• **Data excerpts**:
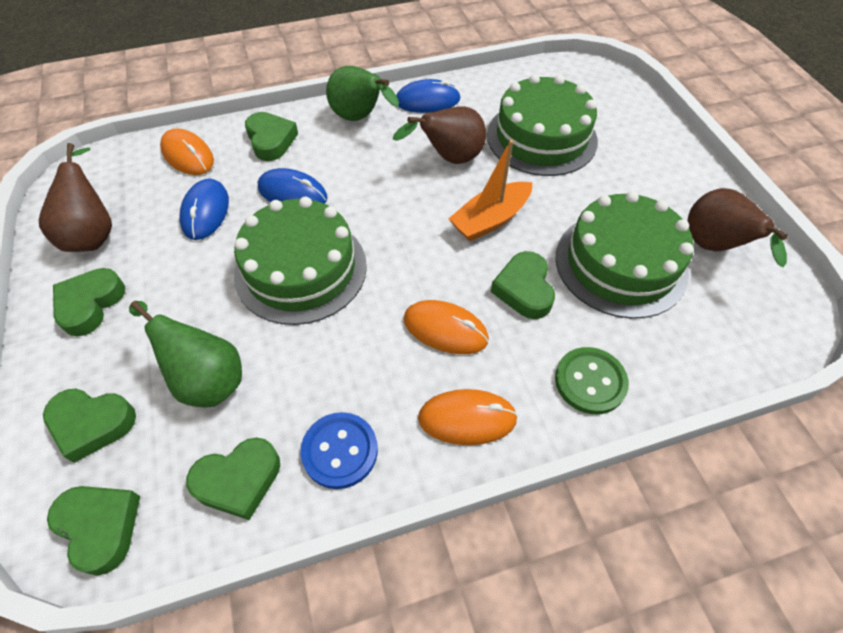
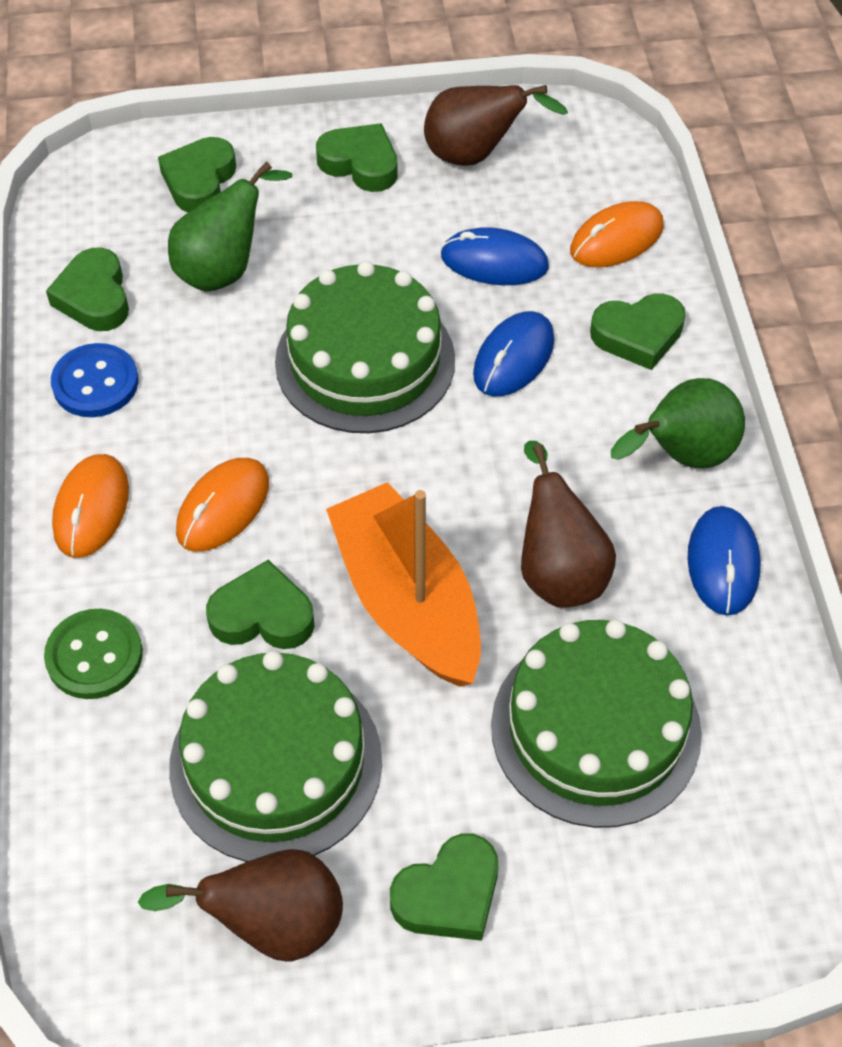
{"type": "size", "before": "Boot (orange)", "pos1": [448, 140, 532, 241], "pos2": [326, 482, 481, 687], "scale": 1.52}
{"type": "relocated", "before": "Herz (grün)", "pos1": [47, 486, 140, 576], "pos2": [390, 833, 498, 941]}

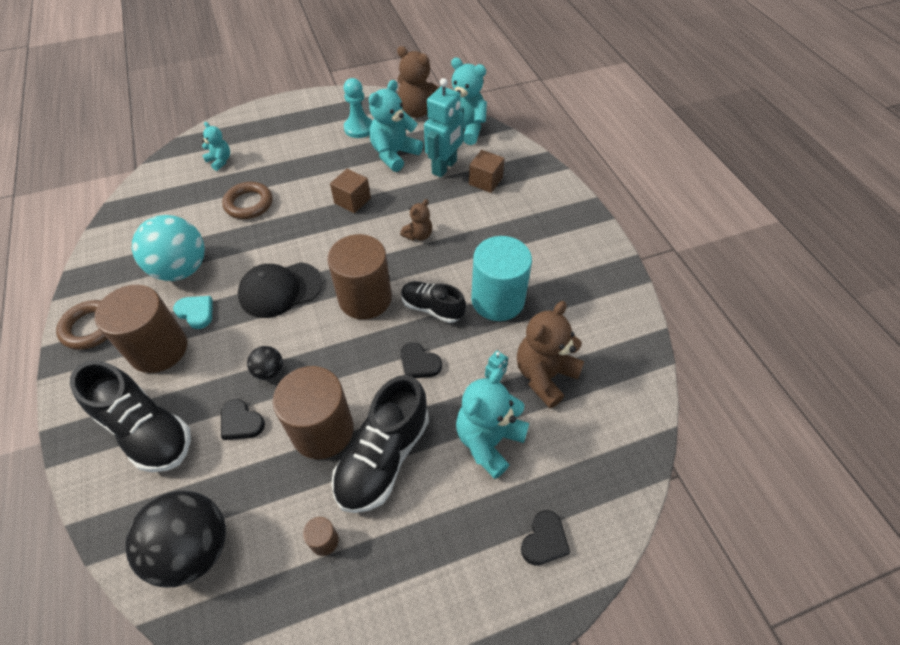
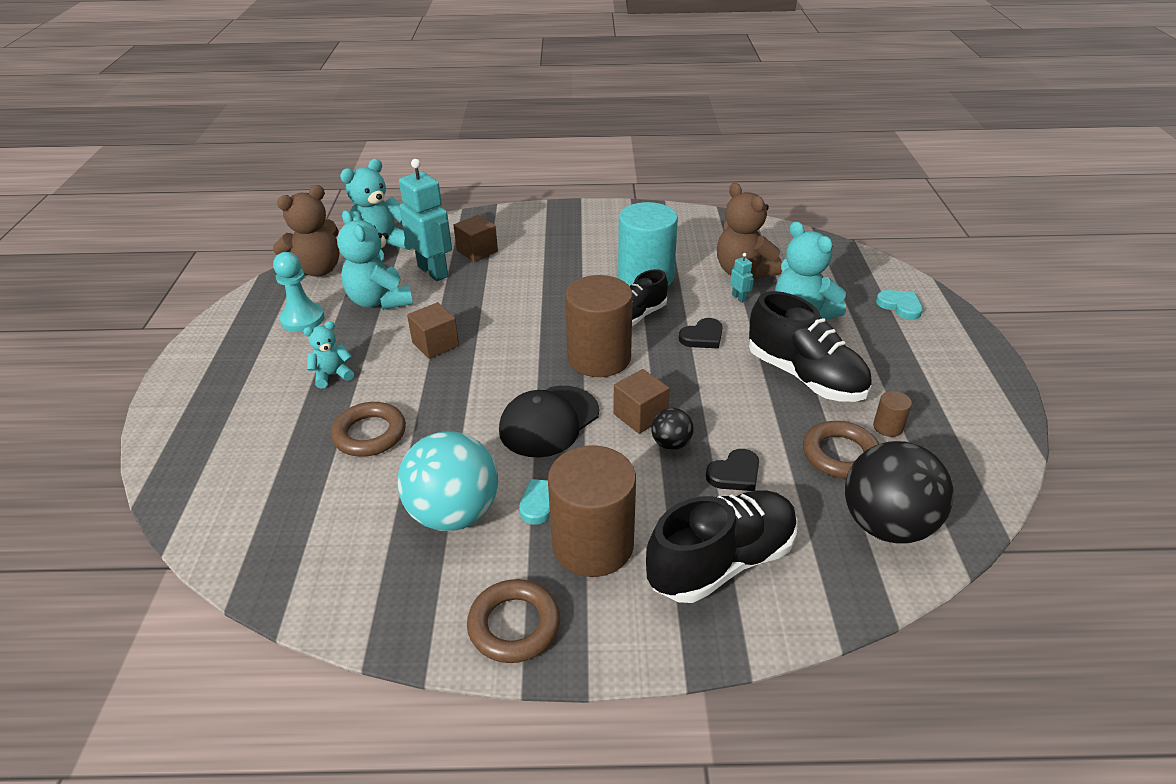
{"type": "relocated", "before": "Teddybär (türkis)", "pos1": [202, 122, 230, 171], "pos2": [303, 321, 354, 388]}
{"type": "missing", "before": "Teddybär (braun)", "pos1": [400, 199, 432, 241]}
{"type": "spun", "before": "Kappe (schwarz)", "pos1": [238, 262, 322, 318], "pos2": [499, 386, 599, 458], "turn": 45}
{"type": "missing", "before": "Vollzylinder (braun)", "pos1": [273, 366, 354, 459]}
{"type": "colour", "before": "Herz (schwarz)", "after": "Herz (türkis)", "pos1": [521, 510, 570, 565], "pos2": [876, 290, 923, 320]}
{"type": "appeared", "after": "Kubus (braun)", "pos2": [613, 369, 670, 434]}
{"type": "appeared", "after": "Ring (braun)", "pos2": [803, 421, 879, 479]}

• **Exercise requirements**:
Print all the lines above again exactly, without any pictures.

• **Final answer**:
{"type": "size", "before": "Boot (orange)", "pos1": [448, 140, 532, 241], "pos2": [326, 482, 481, 687], "scale": 1.52}
{"type": "relocated", "before": "Herz (grün)", "pos1": [47, 486, 140, 576], "pos2": [390, 833, 498, 941]}

{"type": "relocated", "before": "Teddybär (türkis)", "pos1": [202, 122, 230, 171], "pos2": [303, 321, 354, 388]}
{"type": "missing", "before": "Teddybär (braun)", "pos1": [400, 199, 432, 241]}
{"type": "spun", "before": "Kappe (schwarz)", "pos1": [238, 262, 322, 318], "pos2": [499, 386, 599, 458], "turn": 45}
{"type": "missing", "before": "Vollzylinder (braun)", "pos1": [273, 366, 354, 459]}
{"type": "colour", "before": "Herz (schwarz)", "after": "Herz (türkis)", "pos1": [521, 510, 570, 565], "pos2": [876, 290, 923, 320]}
{"type": "appeared", "after": "Kubus (braun)", "pos2": [613, 369, 670, 434]}
{"type": "appeared", "after": "Ring (braun)", "pos2": [803, 421, 879, 479]}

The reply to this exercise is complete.